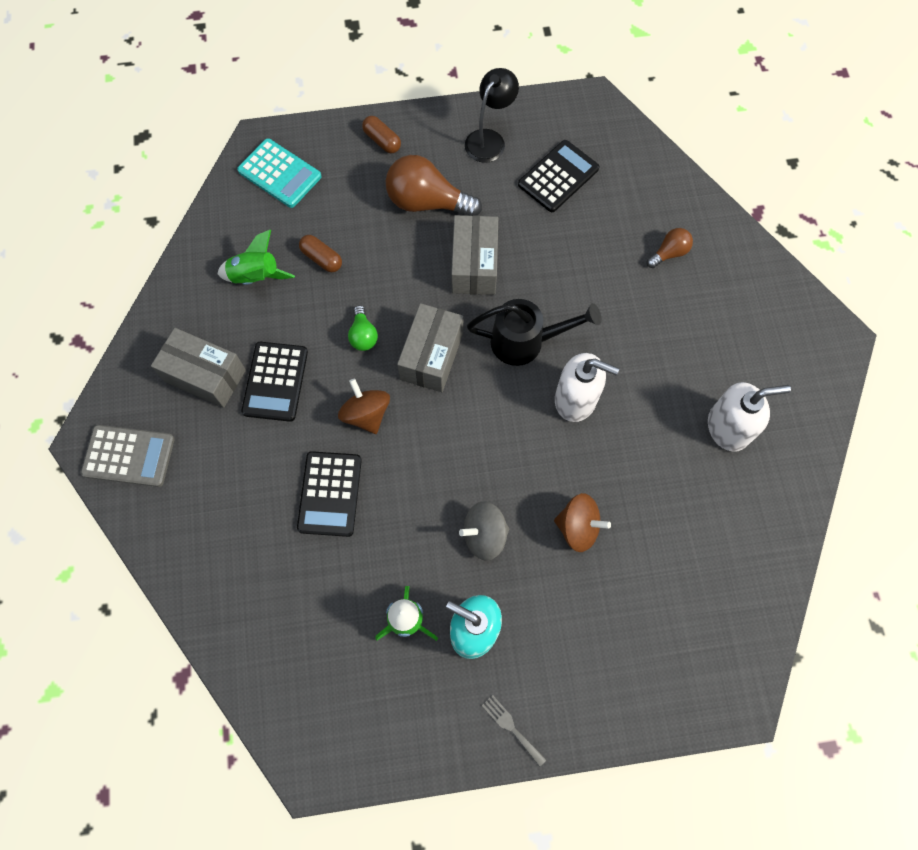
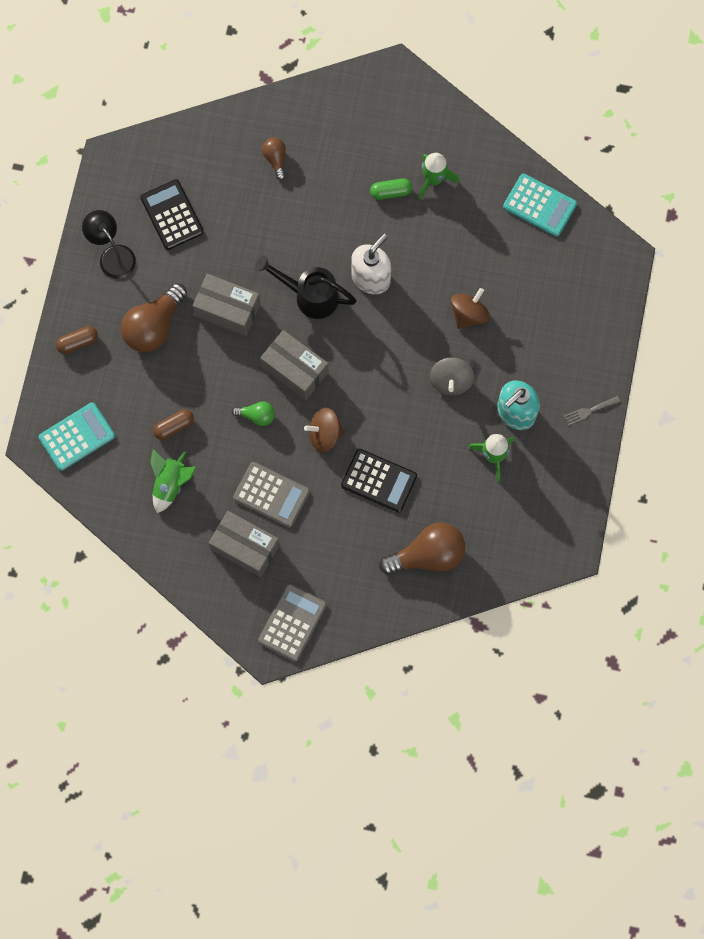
camera: 70 degrees left, 5 degrees up
grey box [151,328,246,408] -> grey box turned 75 degrees clockwise [209,511,280,577]
black calculator [241,342,308,422] -> grey calculator [233,462,310,527]
black watering can [467,299,601,366] -> black watering can turned 90 degrees counterclockwise [255,255,357,319]
white soap dispenser [708,382,791,452] -> green rocket [419,153,459,200]
none -> green capsule [370,178,412,200]
none -> brown light bulb [379,523,465,575]
none -> turquoise calculator [503,174,577,237]

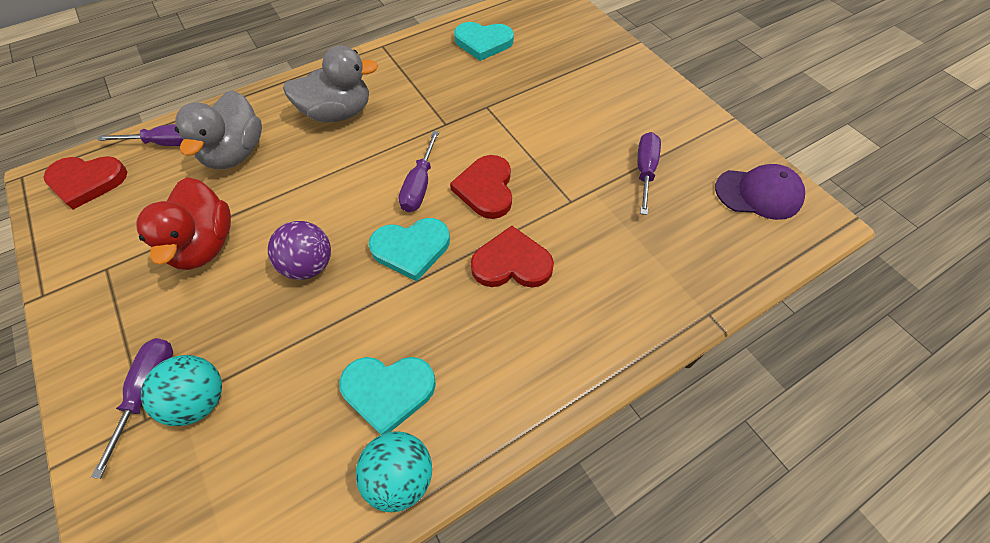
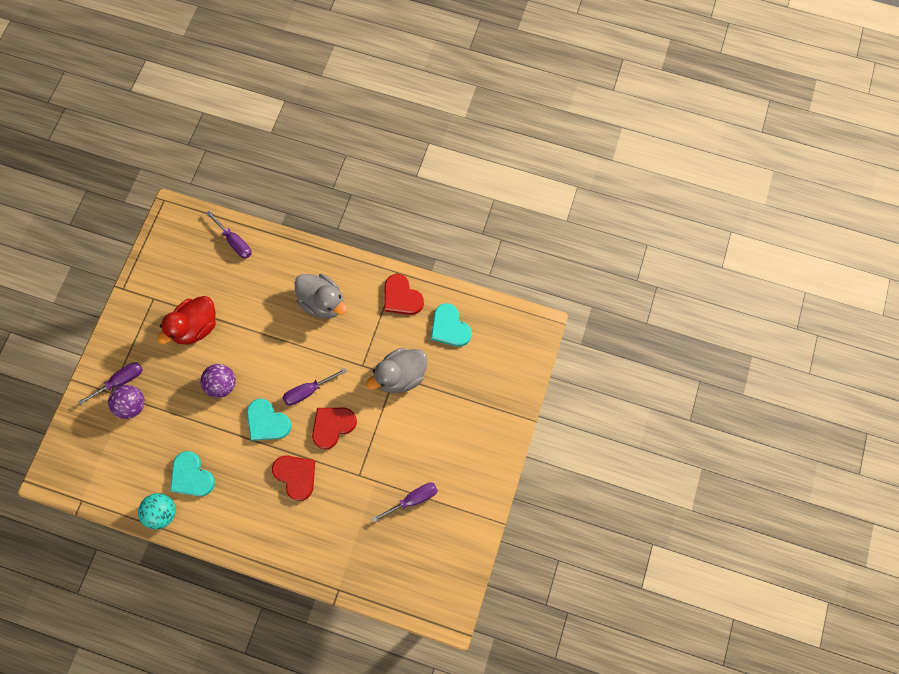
camera: 50 degrees right, 15 degrees up
red heart [43,156,127,210] -> red heart moved to [384,274,424,315]
turquoise ball [141,355,222,426] -> purple ball [108,385,145,419]
grey duck [175,90,262,169] -> grey duck moved to [366,348,428,393]
purple cap [715,164,805,220] -> none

▬▬▬▬▬▬

• **Required action**
Check each line of the records above for "grey", and copy those that have it.

• **Written reply**
grey box [151,328,246,408] -> grey box turned 75 degrees clockwise [209,511,280,577]
black calculator [241,342,308,422] -> grey calculator [233,462,310,527]
grey duck [175,90,262,169] -> grey duck moved to [366,348,428,393]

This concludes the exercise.